[[ Material provided, beginning ]]

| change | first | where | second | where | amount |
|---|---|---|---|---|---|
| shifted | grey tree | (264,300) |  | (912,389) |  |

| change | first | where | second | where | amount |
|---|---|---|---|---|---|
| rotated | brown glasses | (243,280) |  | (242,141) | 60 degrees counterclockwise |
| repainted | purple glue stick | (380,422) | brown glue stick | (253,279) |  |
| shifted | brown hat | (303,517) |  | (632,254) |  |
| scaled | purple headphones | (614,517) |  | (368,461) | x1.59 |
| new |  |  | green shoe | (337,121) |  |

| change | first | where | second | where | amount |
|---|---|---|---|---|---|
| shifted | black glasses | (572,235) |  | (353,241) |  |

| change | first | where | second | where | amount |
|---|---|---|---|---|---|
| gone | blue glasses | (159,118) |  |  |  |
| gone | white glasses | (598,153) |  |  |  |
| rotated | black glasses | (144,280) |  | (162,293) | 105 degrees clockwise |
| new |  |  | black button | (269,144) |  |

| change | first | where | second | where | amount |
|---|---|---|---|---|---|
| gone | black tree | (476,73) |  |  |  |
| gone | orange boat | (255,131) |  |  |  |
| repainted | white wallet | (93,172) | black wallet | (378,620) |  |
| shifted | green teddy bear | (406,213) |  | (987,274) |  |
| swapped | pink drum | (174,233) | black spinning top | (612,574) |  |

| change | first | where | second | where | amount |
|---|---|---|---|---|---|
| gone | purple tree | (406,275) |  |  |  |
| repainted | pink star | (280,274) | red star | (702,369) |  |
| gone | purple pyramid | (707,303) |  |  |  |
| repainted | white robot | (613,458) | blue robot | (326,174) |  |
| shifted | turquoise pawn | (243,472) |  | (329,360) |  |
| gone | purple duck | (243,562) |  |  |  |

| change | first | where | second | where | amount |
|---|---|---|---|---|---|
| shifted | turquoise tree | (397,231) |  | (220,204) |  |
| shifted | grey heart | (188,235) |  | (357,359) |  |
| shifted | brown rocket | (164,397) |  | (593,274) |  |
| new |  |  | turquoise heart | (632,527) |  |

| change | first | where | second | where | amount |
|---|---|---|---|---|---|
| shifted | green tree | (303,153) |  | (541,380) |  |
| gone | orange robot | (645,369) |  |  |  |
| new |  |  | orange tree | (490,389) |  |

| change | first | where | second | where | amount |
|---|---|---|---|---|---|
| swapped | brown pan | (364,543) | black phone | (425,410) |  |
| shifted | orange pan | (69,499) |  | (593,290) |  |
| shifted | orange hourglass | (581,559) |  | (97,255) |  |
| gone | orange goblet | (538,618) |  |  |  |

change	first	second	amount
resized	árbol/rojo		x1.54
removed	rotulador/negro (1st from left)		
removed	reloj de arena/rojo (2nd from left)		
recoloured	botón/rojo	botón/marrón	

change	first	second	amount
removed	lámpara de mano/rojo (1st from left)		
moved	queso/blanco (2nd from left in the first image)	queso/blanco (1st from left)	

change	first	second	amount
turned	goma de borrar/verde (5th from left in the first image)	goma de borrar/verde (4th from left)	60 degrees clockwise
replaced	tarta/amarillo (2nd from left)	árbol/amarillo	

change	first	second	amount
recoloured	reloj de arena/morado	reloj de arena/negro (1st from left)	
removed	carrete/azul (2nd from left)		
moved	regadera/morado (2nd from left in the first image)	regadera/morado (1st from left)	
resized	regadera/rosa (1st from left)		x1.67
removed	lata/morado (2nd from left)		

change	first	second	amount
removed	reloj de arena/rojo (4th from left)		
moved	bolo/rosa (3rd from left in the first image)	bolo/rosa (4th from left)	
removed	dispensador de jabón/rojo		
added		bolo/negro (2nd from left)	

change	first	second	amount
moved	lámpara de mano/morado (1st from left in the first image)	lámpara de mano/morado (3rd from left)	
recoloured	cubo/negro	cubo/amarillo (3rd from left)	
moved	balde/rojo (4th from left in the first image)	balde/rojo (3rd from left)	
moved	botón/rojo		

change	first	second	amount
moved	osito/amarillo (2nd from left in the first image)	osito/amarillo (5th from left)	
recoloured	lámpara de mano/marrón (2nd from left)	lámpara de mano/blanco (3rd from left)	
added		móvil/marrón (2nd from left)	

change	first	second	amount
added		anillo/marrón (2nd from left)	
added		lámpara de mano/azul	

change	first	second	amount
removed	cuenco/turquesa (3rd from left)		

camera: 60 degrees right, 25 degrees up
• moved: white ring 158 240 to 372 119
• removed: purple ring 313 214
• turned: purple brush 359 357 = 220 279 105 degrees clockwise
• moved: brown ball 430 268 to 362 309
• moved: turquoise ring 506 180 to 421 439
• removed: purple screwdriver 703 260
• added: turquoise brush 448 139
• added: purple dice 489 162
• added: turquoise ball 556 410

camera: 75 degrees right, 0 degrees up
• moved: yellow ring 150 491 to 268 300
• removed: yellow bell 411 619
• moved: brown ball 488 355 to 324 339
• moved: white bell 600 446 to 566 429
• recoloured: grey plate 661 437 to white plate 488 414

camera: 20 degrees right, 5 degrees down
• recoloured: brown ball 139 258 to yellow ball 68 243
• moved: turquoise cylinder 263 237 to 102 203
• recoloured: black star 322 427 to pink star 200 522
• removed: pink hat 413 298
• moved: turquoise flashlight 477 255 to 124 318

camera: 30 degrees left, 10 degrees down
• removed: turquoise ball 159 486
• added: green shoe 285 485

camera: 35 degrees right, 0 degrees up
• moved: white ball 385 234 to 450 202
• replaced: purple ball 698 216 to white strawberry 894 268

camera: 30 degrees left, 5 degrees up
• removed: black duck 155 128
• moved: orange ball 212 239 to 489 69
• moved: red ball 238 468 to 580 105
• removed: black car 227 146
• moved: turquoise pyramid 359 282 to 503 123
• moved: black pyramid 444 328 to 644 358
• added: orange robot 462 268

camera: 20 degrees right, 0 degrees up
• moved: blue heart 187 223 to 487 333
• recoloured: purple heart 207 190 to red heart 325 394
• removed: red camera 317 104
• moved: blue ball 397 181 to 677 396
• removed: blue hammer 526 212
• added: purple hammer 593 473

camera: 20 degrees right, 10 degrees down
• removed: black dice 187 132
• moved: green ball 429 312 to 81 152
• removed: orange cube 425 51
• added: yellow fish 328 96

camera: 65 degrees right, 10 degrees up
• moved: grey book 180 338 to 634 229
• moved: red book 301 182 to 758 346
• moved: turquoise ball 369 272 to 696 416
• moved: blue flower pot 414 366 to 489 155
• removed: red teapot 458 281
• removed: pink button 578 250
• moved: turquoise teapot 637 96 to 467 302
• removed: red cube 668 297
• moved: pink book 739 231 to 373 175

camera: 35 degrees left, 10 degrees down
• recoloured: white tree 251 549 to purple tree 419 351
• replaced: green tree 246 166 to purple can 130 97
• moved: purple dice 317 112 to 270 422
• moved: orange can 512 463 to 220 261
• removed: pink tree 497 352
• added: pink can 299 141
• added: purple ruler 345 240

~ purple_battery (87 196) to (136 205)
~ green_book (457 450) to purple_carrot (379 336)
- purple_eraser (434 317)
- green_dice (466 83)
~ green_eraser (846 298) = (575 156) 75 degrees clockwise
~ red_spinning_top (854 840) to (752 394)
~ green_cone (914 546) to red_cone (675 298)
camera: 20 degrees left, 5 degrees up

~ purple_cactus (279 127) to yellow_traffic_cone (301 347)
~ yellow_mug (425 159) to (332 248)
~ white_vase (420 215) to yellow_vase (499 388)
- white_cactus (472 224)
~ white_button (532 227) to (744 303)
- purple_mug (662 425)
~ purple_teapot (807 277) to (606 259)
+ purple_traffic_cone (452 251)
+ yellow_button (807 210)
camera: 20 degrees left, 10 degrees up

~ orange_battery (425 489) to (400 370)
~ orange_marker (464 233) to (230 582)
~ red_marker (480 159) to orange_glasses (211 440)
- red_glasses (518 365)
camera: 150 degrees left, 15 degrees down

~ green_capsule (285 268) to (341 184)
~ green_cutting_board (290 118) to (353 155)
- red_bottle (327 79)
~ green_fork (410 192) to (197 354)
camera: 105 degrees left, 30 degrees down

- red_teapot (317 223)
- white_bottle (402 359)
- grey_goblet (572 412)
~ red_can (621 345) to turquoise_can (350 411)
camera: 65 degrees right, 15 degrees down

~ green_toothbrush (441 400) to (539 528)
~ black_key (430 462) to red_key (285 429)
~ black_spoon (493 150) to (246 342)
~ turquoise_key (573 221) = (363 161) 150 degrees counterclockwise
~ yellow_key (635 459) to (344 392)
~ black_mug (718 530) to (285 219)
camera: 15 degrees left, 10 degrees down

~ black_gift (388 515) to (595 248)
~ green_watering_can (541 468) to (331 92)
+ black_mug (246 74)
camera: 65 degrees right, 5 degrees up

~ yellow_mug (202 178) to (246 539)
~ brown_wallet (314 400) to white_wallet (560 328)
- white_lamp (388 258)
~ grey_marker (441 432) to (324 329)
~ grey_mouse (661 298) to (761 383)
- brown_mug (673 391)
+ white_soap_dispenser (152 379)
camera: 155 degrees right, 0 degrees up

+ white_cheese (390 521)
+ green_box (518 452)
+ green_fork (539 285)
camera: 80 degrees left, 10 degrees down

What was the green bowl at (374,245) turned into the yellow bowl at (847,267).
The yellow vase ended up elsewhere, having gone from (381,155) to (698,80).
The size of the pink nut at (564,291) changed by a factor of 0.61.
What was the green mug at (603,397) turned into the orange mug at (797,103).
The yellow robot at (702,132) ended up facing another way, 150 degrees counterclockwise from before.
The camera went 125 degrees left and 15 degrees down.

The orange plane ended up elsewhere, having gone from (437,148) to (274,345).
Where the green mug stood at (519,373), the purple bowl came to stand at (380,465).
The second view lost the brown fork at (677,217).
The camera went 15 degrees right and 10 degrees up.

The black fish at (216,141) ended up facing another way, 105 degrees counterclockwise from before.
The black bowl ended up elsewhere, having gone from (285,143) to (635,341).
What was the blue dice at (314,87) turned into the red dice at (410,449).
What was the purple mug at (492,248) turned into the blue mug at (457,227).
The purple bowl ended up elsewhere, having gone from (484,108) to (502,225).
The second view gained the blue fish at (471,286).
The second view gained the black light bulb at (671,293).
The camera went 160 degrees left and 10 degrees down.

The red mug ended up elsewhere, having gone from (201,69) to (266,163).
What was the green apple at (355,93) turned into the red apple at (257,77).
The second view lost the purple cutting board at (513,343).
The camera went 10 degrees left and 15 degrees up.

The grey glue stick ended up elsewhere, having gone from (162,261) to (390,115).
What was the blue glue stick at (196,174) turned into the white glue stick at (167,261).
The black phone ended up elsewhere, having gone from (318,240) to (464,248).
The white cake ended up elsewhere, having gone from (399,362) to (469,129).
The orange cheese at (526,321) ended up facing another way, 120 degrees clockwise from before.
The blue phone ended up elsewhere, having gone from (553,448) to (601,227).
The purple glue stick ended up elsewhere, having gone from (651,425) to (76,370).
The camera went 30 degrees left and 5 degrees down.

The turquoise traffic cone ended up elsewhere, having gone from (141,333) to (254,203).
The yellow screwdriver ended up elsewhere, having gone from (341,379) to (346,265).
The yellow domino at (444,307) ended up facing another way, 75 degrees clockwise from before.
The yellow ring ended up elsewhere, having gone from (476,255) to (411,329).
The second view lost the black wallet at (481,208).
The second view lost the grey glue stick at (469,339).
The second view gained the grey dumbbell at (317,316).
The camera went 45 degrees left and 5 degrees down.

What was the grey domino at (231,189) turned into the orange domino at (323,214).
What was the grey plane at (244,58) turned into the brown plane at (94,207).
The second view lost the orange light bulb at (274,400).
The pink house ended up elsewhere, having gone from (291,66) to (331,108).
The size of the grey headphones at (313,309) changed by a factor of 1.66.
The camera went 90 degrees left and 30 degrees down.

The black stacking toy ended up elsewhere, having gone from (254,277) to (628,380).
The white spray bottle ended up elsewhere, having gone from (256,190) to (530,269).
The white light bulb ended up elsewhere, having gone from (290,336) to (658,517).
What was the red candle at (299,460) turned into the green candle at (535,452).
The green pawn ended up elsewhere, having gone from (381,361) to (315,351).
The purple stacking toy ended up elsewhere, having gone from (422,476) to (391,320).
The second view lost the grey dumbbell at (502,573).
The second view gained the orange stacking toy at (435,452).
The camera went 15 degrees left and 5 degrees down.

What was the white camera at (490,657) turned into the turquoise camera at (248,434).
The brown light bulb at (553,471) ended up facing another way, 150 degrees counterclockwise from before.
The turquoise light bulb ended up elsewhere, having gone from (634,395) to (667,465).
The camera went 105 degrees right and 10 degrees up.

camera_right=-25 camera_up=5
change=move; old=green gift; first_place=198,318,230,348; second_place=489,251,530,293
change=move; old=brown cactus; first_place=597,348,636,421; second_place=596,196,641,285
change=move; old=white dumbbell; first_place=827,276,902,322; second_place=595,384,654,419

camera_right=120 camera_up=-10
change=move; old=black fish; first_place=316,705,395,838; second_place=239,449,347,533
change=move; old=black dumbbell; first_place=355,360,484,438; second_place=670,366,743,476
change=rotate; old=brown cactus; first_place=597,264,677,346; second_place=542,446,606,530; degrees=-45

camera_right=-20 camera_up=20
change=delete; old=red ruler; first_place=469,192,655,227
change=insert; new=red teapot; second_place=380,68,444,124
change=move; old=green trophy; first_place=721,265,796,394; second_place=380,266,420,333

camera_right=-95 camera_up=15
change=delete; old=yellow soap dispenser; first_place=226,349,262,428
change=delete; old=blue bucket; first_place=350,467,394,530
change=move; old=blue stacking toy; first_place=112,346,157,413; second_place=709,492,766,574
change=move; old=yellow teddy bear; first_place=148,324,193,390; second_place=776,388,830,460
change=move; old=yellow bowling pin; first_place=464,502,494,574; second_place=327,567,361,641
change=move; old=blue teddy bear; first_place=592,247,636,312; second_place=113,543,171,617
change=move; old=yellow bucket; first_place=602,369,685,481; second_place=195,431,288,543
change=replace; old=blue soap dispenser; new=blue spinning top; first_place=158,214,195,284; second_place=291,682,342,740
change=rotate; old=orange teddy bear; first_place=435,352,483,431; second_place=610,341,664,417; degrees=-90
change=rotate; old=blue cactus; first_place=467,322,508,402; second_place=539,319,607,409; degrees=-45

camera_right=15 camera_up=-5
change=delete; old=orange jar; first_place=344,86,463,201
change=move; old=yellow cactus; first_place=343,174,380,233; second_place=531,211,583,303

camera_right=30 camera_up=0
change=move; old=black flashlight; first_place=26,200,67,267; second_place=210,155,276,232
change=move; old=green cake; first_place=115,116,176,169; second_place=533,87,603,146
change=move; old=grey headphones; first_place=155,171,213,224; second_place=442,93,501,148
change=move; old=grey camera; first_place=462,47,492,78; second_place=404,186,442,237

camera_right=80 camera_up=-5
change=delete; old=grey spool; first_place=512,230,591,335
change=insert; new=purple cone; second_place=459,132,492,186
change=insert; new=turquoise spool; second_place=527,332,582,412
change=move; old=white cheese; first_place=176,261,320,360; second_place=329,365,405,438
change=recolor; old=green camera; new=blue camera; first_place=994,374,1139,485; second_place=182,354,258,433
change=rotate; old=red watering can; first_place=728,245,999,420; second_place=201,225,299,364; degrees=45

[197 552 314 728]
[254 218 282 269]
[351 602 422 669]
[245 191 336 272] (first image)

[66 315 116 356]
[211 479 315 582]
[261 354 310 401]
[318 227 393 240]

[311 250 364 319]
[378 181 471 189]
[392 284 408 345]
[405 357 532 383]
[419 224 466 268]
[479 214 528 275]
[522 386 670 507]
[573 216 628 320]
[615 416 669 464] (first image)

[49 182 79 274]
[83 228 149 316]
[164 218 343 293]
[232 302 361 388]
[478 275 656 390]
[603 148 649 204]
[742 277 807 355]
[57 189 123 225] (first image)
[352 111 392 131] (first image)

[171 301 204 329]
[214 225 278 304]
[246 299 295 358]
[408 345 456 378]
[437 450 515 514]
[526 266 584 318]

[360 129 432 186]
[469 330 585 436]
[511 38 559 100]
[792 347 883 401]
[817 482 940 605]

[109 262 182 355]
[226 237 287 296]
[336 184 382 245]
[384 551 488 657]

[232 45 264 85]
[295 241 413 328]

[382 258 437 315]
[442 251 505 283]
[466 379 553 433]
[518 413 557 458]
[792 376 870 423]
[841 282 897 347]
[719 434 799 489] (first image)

[[ Material provided, end ]]

- **Assignment**:
Find the line that contains "[254 218 282 269]" in the data above. Reproduce it and every later line exactly, through the last one.

- **Output for this task**:
[254 218 282 269]
[351 602 422 669]
[245 191 336 272] (first image)

[66 315 116 356]
[211 479 315 582]
[261 354 310 401]
[318 227 393 240]

[311 250 364 319]
[378 181 471 189]
[392 284 408 345]
[405 357 532 383]
[419 224 466 268]
[479 214 528 275]
[522 386 670 507]
[573 216 628 320]
[615 416 669 464] (first image)

[49 182 79 274]
[83 228 149 316]
[164 218 343 293]
[232 302 361 388]
[478 275 656 390]
[603 148 649 204]
[742 277 807 355]
[57 189 123 225] (first image)
[352 111 392 131] (first image)

[171 301 204 329]
[214 225 278 304]
[246 299 295 358]
[408 345 456 378]
[437 450 515 514]
[526 266 584 318]

[360 129 432 186]
[469 330 585 436]
[511 38 559 100]
[792 347 883 401]
[817 482 940 605]

[109 262 182 355]
[226 237 287 296]
[336 184 382 245]
[384 551 488 657]

[232 45 264 85]
[295 241 413 328]

[382 258 437 315]
[442 251 505 283]
[466 379 553 433]
[518 413 557 458]
[792 376 870 423]
[841 282 897 347]
[719 434 799 489] (first image)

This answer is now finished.